● Instructions to follow
Your job is to retype the records exactly while dropping every picture.

● Information shown
● ● ● ●

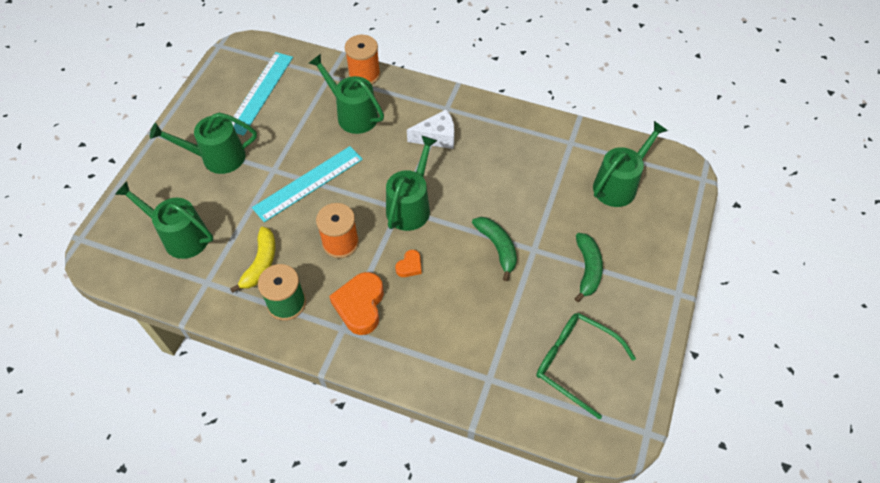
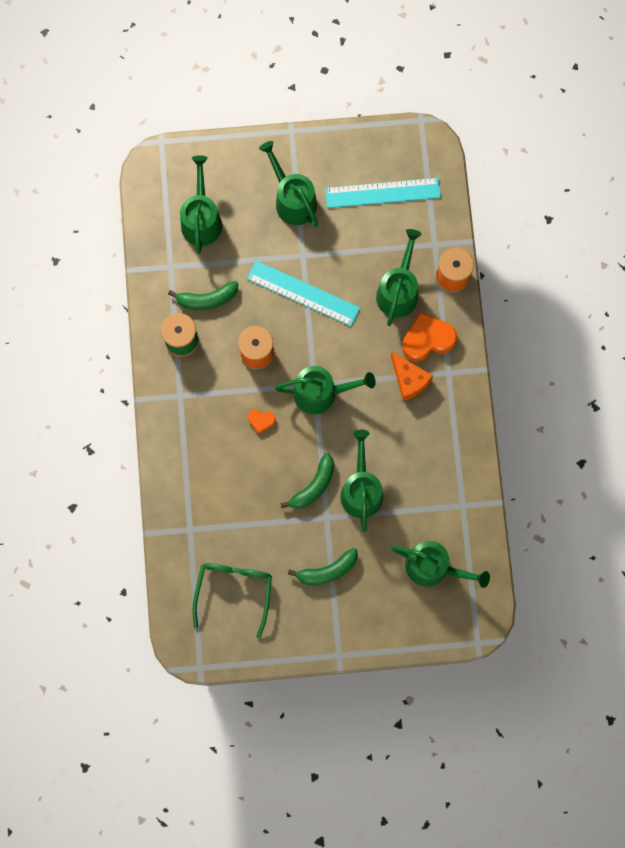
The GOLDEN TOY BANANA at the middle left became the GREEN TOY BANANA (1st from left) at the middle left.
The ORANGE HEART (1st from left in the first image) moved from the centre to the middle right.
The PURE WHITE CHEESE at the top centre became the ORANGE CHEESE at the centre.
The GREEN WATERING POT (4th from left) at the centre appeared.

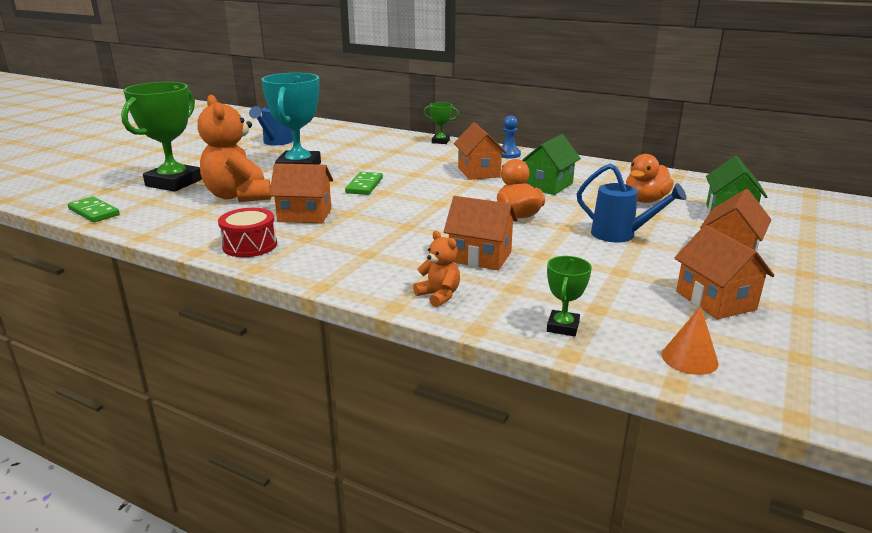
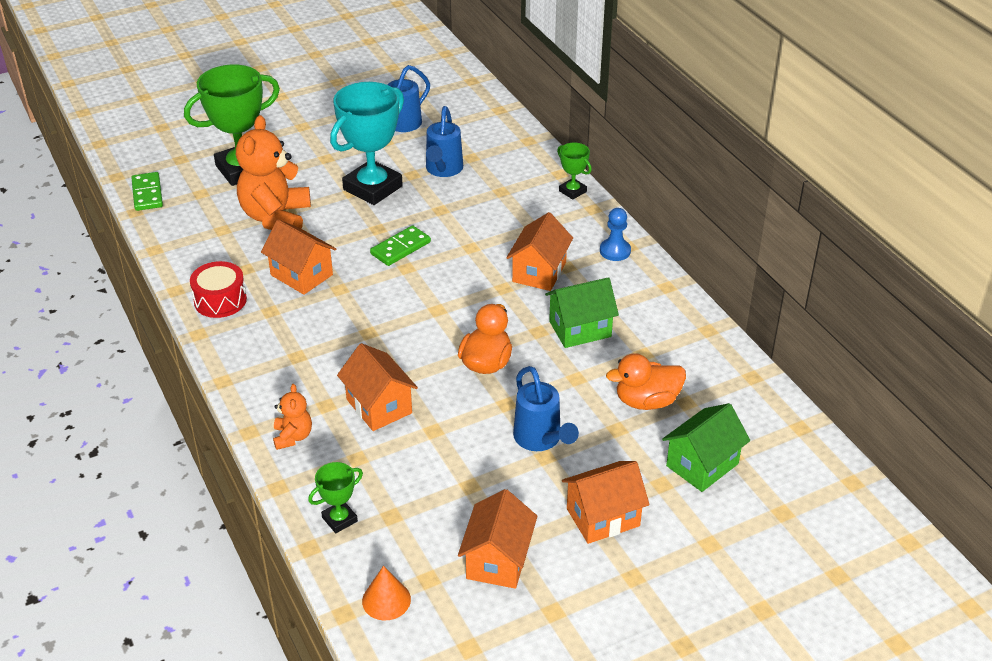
The COBALT WATERING POT (2nd from left) at the top centre appeared.

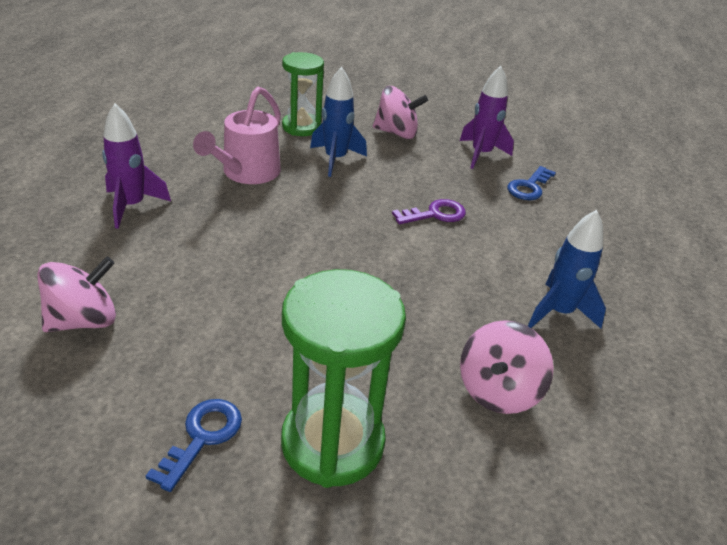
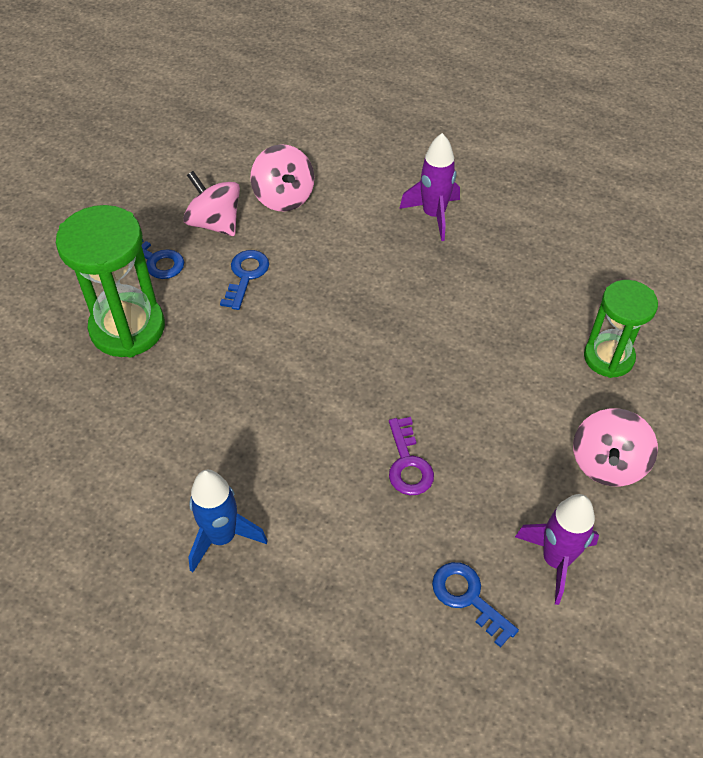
The ROSE-PINK WATERING POT at the top left disappeared.
The COBALT ROCKET (1st from left) at the top centre disappeared.
The ROSE-PINK SPINNING TOP (3rd from left in the first image) moved from the bottom right to the top left.
The COBALT KEY (2nd from left) at the centre appeared.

● ● ● ●

● Written answer
The GOLDEN TOY BANANA at the middle left became the GREEN TOY BANANA (1st from left) at the middle left.
The ORANGE HEART (1st from left in the first image) moved from the centre to the middle right.
The PURE WHITE CHEESE at the top centre became the ORANGE CHEESE at the centre.
The GREEN WATERING POT (4th from left) at the centre appeared.

The COBALT WATERING POT (2nd from left) at the top centre appeared.

The ROSE-PINK WATERING POT at the top left disappeared.
The COBALT ROCKET (1st from left) at the top centre disappeared.
The ROSE-PINK SPINNING TOP (3rd from left in the first image) moved from the bottom right to the top left.
The COBALT KEY (2nd from left) at the centre appeared.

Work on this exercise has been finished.